= WORK ORDER =
From the line holding "C3: 47nF (T3, X1) -> none" to the final line below, restate each line word for word and add nothing.

= RAW DATA =
<<<<

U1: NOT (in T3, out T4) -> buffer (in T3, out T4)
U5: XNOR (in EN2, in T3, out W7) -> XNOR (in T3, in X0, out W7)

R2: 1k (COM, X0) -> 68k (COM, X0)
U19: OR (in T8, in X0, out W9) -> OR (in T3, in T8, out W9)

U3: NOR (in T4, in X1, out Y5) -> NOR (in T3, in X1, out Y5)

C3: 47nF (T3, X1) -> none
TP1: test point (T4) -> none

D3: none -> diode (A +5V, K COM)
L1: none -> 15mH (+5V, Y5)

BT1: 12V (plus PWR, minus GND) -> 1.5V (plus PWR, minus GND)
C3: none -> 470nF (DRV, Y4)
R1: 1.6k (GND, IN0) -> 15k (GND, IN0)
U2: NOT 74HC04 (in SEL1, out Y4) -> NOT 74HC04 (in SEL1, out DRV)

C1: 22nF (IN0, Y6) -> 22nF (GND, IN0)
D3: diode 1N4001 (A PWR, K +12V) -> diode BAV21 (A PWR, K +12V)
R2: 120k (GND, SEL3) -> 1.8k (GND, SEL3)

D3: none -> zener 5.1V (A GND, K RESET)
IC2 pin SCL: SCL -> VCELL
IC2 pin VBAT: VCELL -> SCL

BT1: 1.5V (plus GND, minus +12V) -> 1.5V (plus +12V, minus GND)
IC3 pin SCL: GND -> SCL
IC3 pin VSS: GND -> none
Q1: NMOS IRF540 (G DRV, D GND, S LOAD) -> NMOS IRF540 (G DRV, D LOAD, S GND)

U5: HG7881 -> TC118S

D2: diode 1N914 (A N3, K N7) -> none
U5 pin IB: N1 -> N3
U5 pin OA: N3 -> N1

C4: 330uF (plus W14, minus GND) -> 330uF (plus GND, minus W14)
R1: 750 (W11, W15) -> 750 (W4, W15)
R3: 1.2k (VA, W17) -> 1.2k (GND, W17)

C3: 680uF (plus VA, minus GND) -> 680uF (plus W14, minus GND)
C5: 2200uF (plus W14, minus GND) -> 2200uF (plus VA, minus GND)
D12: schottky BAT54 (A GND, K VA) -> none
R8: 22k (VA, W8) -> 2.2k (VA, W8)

>>>>

= RESULT FOR THIS TASK =
C3: 47nF (T3, X1) -> none
TP1: test point (T4) -> none

D3: none -> diode (A +5V, K COM)
L1: none -> 15mH (+5V, Y5)

BT1: 12V (plus PWR, minus GND) -> 1.5V (plus PWR, minus GND)
C3: none -> 470nF (DRV, Y4)
R1: 1.6k (GND, IN0) -> 15k (GND, IN0)
U2: NOT 74HC04 (in SEL1, out Y4) -> NOT 74HC04 (in SEL1, out DRV)

C1: 22nF (IN0, Y6) -> 22nF (GND, IN0)
D3: diode 1N4001 (A PWR, K +12V) -> diode BAV21 (A PWR, K +12V)
R2: 120k (GND, SEL3) -> 1.8k (GND, SEL3)

D3: none -> zener 5.1V (A GND, K RESET)
IC2 pin SCL: SCL -> VCELL
IC2 pin VBAT: VCELL -> SCL

BT1: 1.5V (plus GND, minus +12V) -> 1.5V (plus +12V, minus GND)
IC3 pin SCL: GND -> SCL
IC3 pin VSS: GND -> none
Q1: NMOS IRF540 (G DRV, D GND, S LOAD) -> NMOS IRF540 (G DRV, D LOAD, S GND)

U5: HG7881 -> TC118S

D2: diode 1N914 (A N3, K N7) -> none
U5 pin IB: N1 -> N3
U5 pin OA: N3 -> N1

C4: 330uF (plus W14, minus GND) -> 330uF (plus GND, minus W14)
R1: 750 (W11, W15) -> 750 (W4, W15)
R3: 1.2k (VA, W17) -> 1.2k (GND, W17)

C3: 680uF (plus VA, minus GND) -> 680uF (plus W14, minus GND)
C5: 2200uF (plus W14, minus GND) -> 2200uF (plus VA, minus GND)
D12: schottky BAT54 (A GND, K VA) -> none
R8: 22k (VA, W8) -> 2.2k (VA, W8)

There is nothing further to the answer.